(Task statement):
Through to the final line, write out the records below exactly, omitting any images they contain.

(Object state comparisons):

::::::

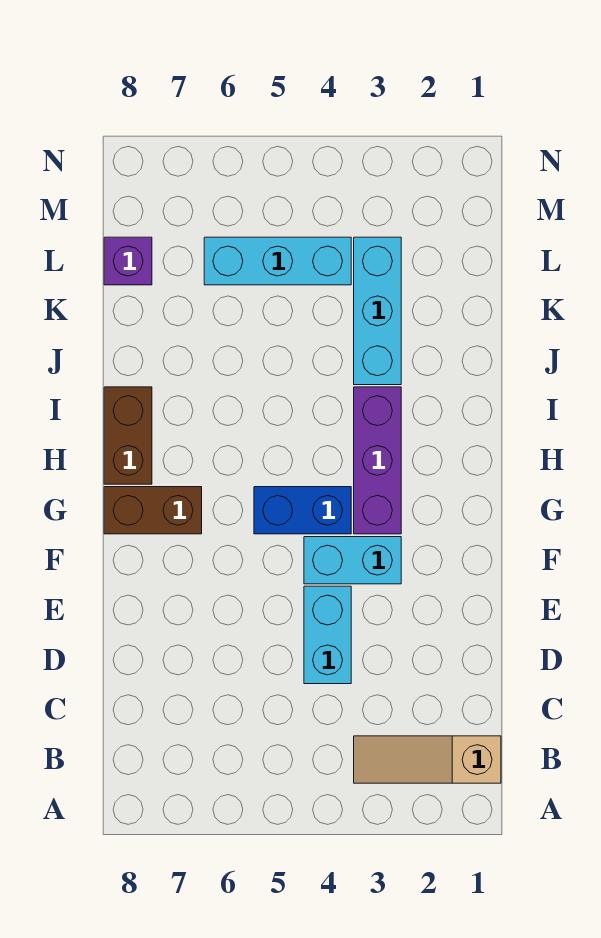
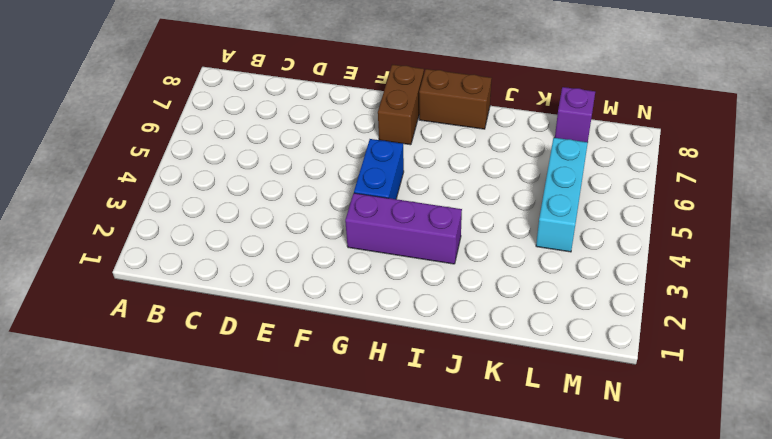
none -> tan slope B1:B3 level 1 top 1
none -> cyan brick D4:E4 level 1

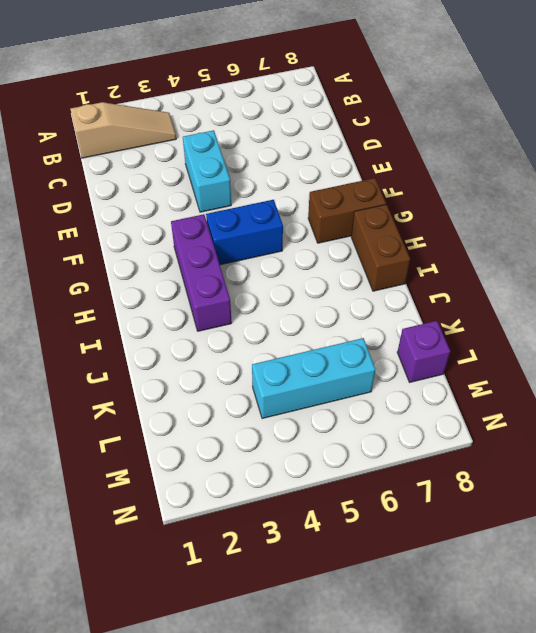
none -> cyan brick F3:F4 level 1
none -> cyan brick J3:L3 level 1

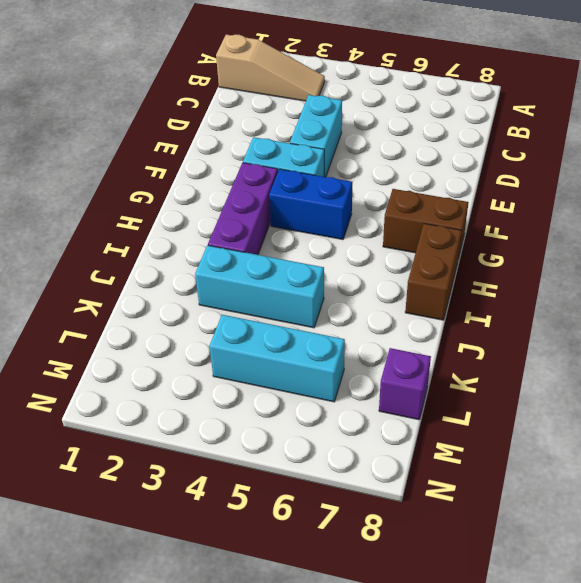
cyan brick J3:J5 level 1 -> cyan brick J3:L3 level 1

::::::

(Solution to the exercise):
none -> tan slope B1:B3 level 1 top 1
none -> cyan brick D4:E4 level 1

none -> cyan brick F3:F4 level 1
none -> cyan brick J3:L3 level 1

cyan brick J3:J5 level 1 -> cyan brick J3:L3 level 1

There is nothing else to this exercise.